(Object state comparisons)
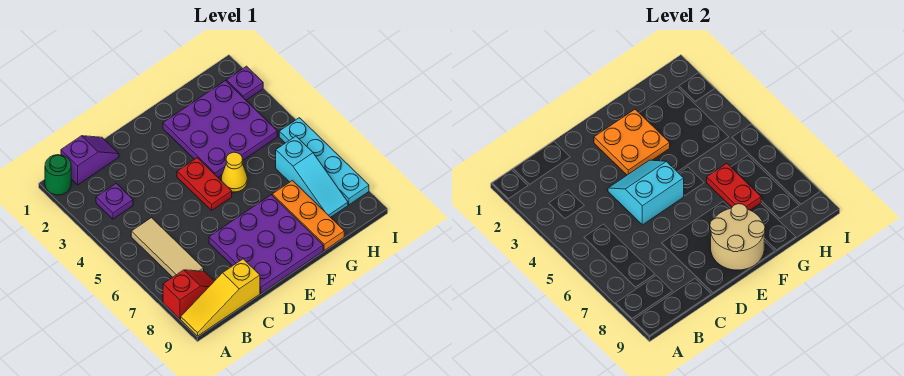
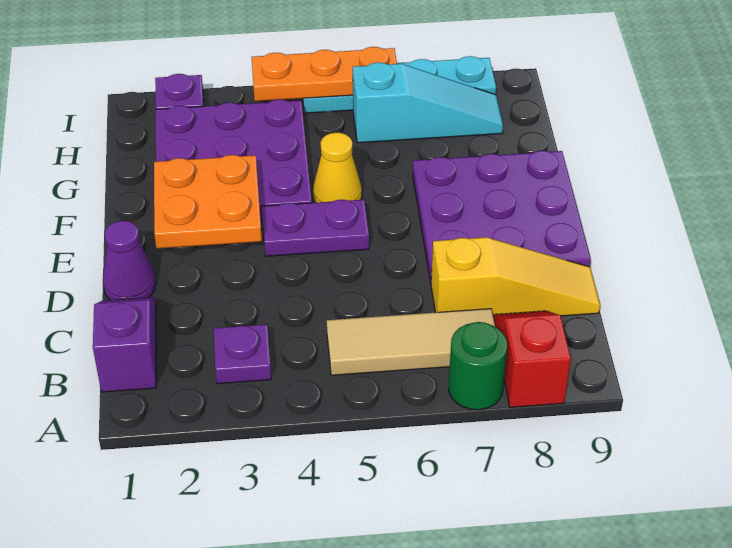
green round brick A1 level 1 -> green round brick A7 level 1
yellow slope A9:C9 level 1 top C -> yellow slope C7:C9 level 1 top 7
none -> purple cone D1 level 1
cyan slope D4:E5 level 2 top 5 -> none
red plate E4:E5 level 1 -> purple plate E4:E5 level 1
tan round brick E8:F9 level 2 -> none
red plate G6:G7 level 2 -> none
orange plate G7:G9 level 1 -> orange plate I4:I6 level 2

**REQUIREMENT**
Every line above that holds the string "plate" should be copied into the answer.

**RESPONSE BOX**
red plate E4:E5 level 1 -> purple plate E4:E5 level 1
red plate G6:G7 level 2 -> none
orange plate G7:G9 level 1 -> orange plate I4:I6 level 2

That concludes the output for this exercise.